Your goal –
Among the lines of data below, reproduce only those from the one with "none -> purple 1x3 plate [326,253,489,311]" through the one with "green 1x1 brick [687,205,769,317]", exactly as they stand, both ends included.

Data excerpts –
****

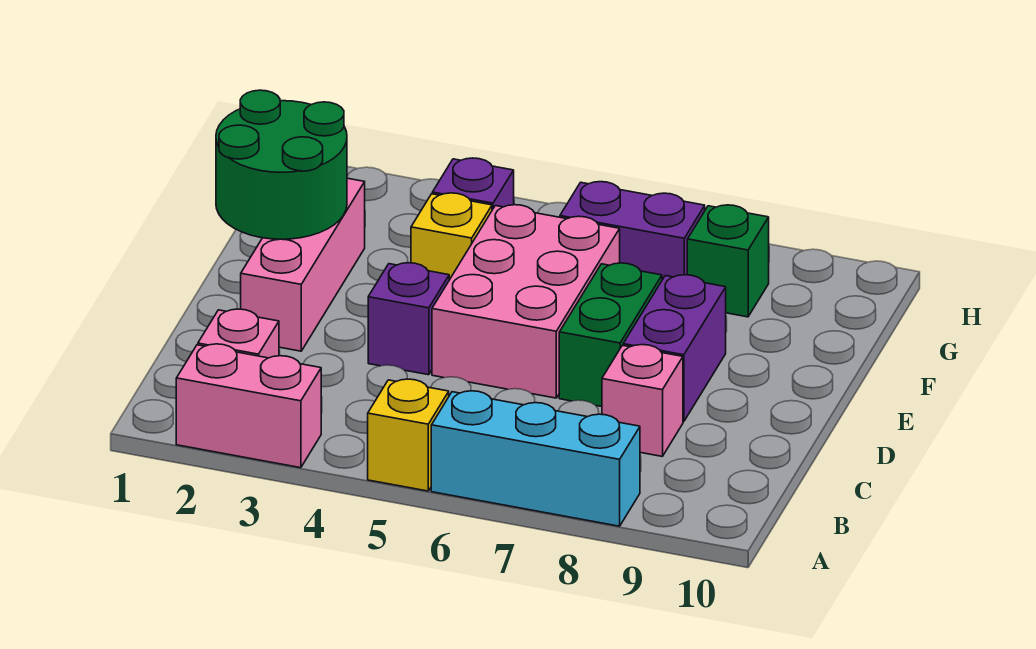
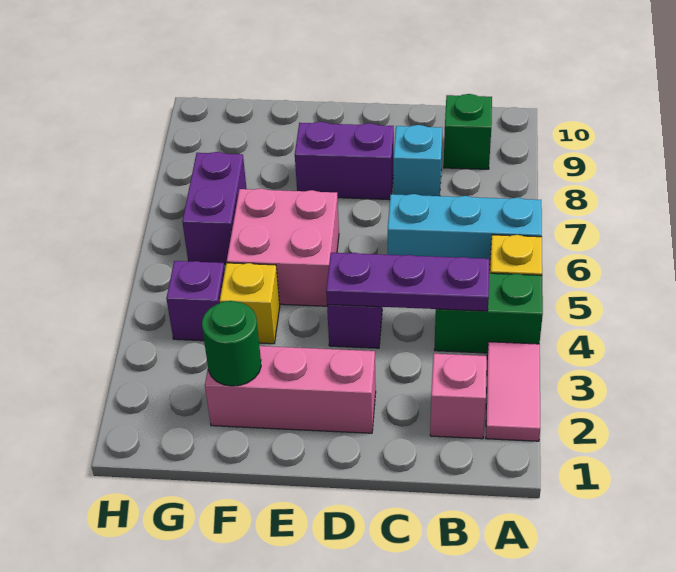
pink 1x2 brick [176,344,321,468] -> pink 1x2 tile [486,342,540,441]
cyan 1x3 brick [431,391,640,526] -> cyan 1x3 brick turned to [388,194,542,269]
none -> purple 1x3 plate [326,253,489,311]
pink 1x1 brick [602,345,683,456] -> cyan 1x1 brick [393,125,442,196]
pink 2x3 brick [432,205,620,398] -> pink 2x2 brick [227,188,339,306]
green 1x2 brick [559,263,662,407] -> green 1x2 brick moved to [435,273,543,353]
green 2x2 round brick [216,90,347,239] -> green 1x1 round brick [202,301,261,386]
green 1x1 brick [687,205,769,317] -> green 1x1 brick moved to [444,94,492,169]

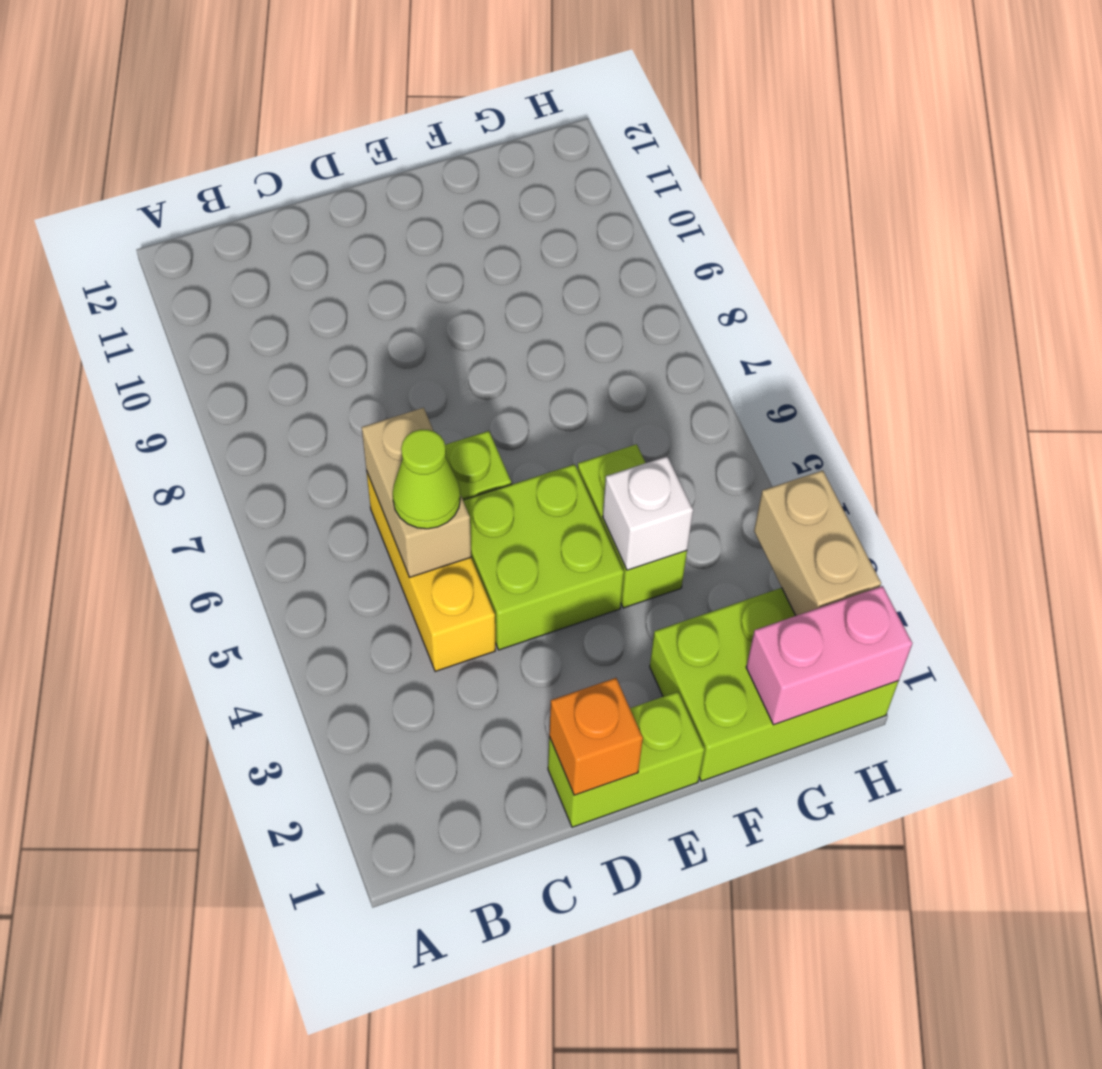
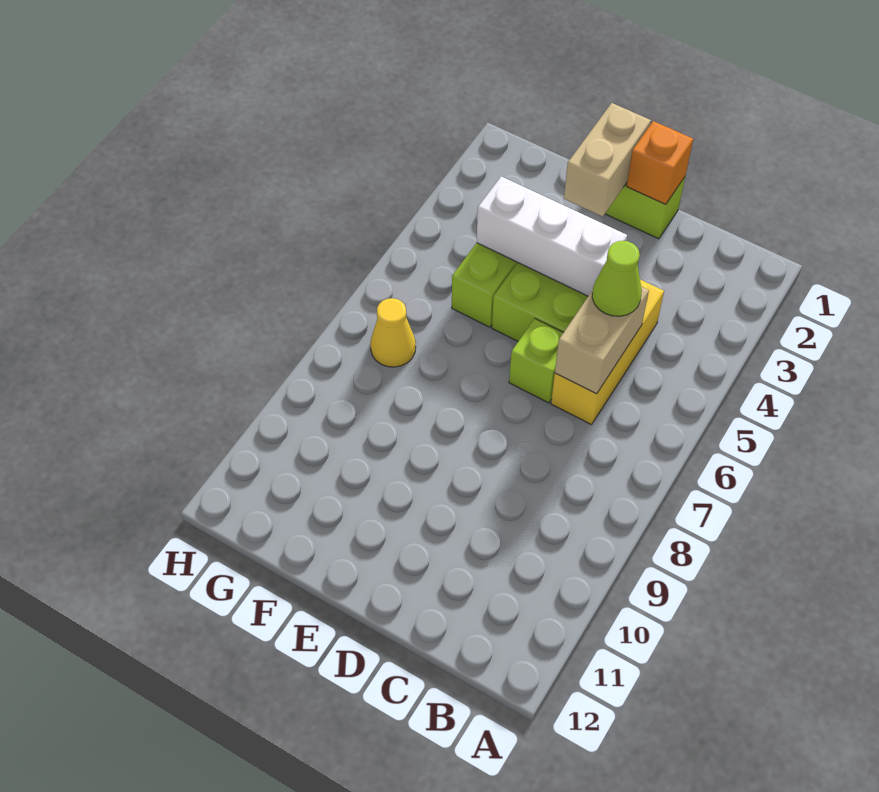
lime 2x3 brick [650,588,899,781] -> none
white 1x1 brick [603,456,693,570] -> white 1x3 brick [477,176,627,296]
pink 1x2 brick [746,586,912,725] -> none
none -> yellow 1x1 cone [370,298,416,367]
tan 1x2 brick [754,470,881,616] -> tan 1x2 brick moved to [564,103,651,217]

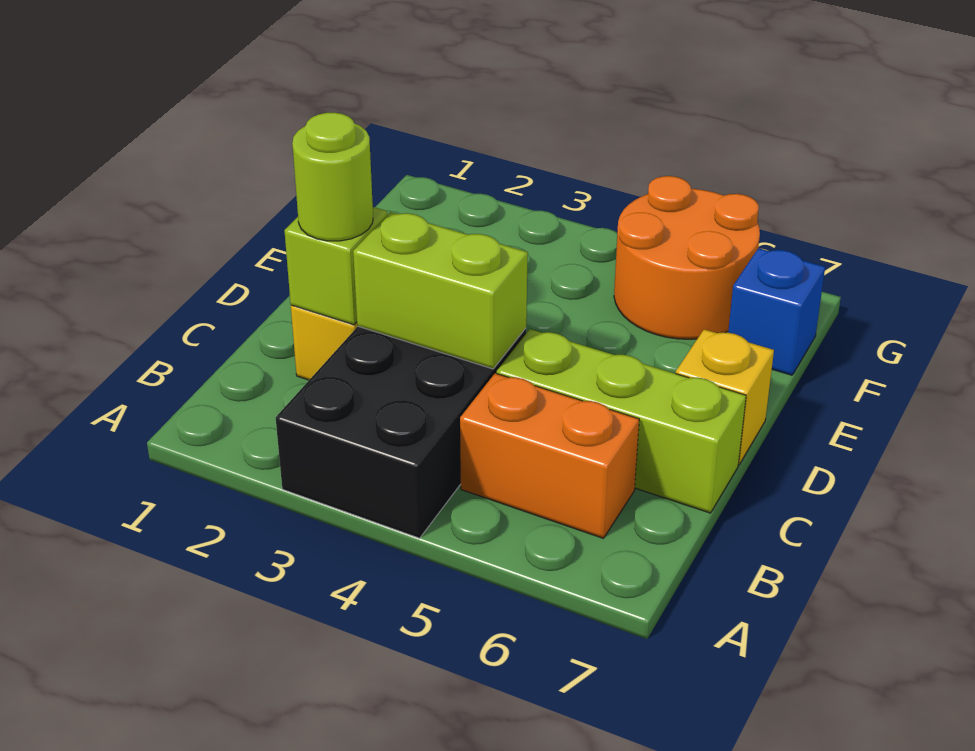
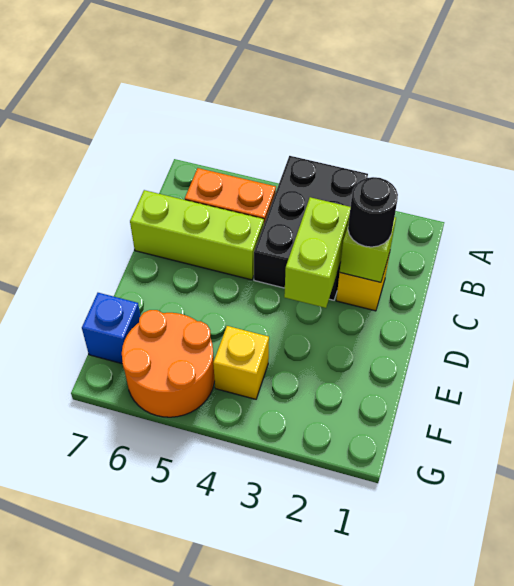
lime 1x1 round brick [292,112,373,241] -> black 1x1 round brick [348,177,398,247]
lime 1x2 brick [353,212,528,369] -> lime 1x2 brick turned to [284,197,350,308]
yellow 1x1 brick [676,329,774,464] -> yellow 1x1 brick moved to [213,326,269,399]

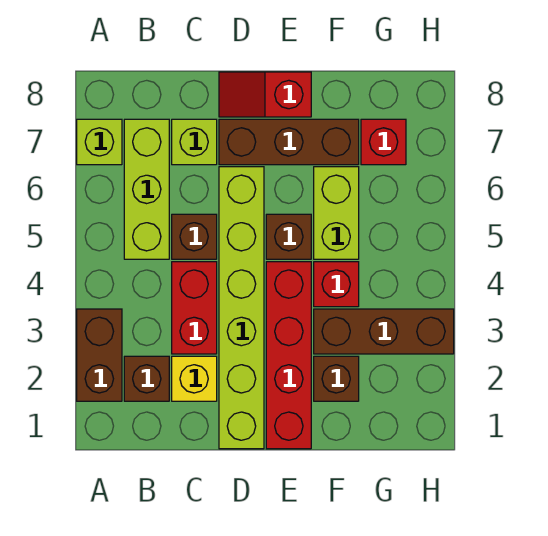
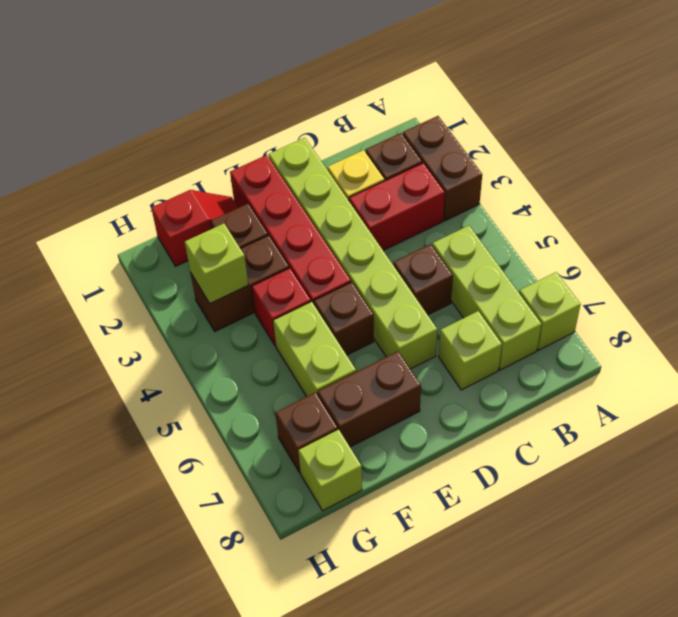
red 1x2 brick [172,262,217,354] -> red 1x2 brick turned to [349,163,445,251]
brown 1x3 brick [219,119,359,165] -> brown 1x2 brick [318,351,421,447]
red 1x2 slope [219,72,311,117] -> red 1x2 slope moved to [151,190,238,266]
brown 1x3 brick [314,309,454,354] -> brown 1x2 brick [190,235,289,331]
none -> lime 1x1 brick [185,224,249,303]
red 1x1 brick [361,119,406,165] -> brown 1x1 brick [276,392,338,473]
none -> lime 1x1 brick [298,430,362,511]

****

Written solution –
none -> purple 1x3 plate [326,253,489,311]
pink 1x1 brick [602,345,683,456] -> cyan 1x1 brick [393,125,442,196]
pink 2x3 brick [432,205,620,398] -> pink 2x2 brick [227,188,339,306]
green 1x2 brick [559,263,662,407] -> green 1x2 brick moved to [435,273,543,353]
green 2x2 round brick [216,90,347,239] -> green 1x1 round brick [202,301,261,386]
green 1x1 brick [687,205,769,317] -> green 1x1 brick moved to [444,94,492,169]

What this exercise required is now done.